+++ Task data +++

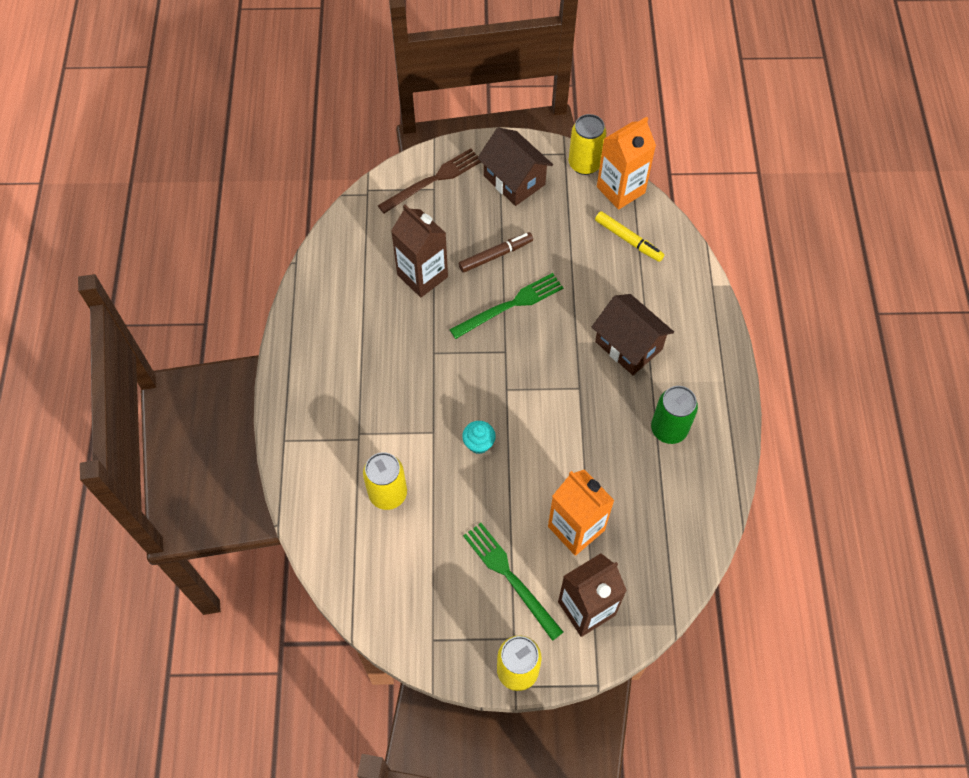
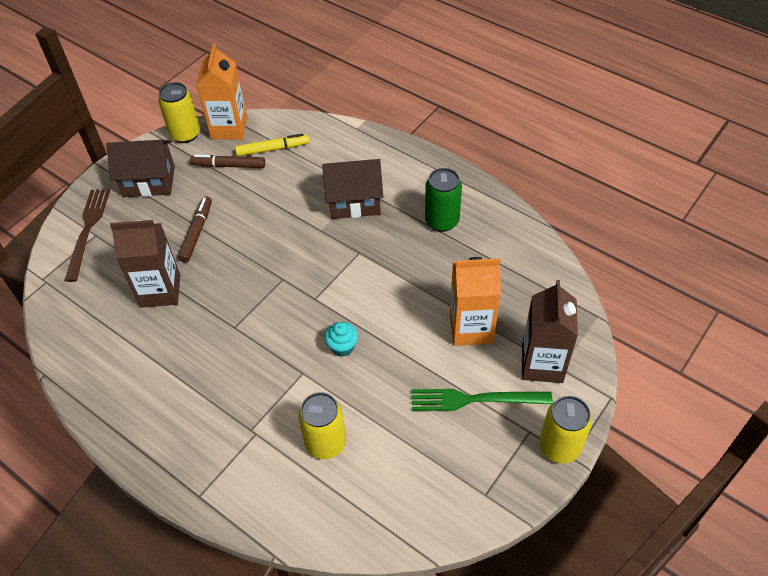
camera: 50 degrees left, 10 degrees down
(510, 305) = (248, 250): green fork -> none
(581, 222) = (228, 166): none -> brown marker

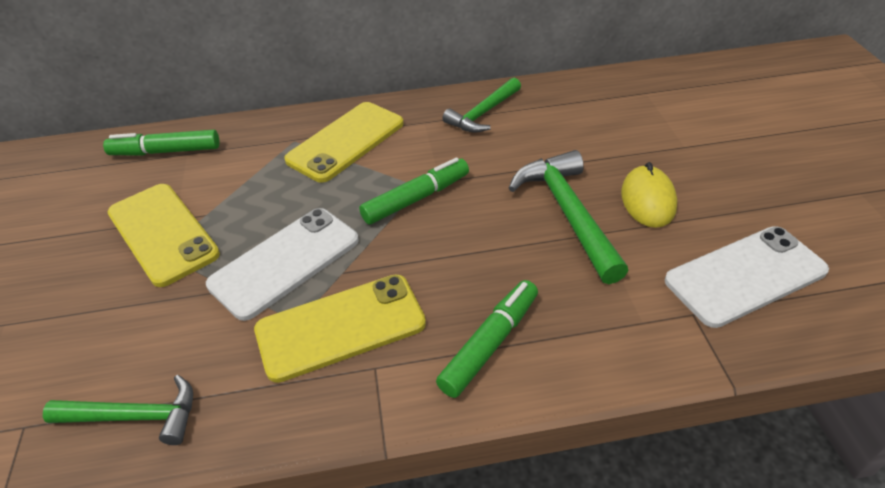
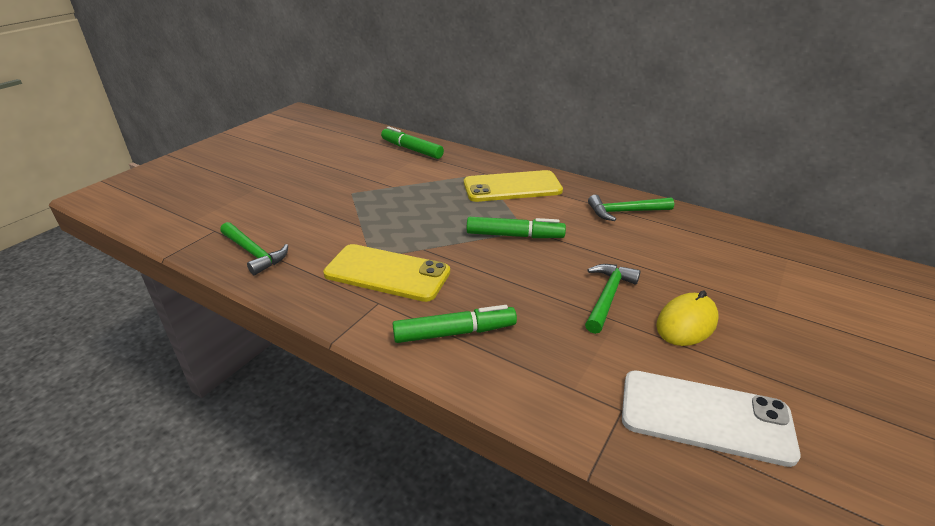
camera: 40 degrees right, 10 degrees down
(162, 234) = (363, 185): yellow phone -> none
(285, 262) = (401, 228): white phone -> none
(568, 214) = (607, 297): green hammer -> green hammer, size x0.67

+++

§ **About this exercise**
What lines in the data include the string "camera"? Copy each one.

§ **Task output**
camera: 50 degrees left, 10 degrees down
camera: 40 degrees right, 10 degrees down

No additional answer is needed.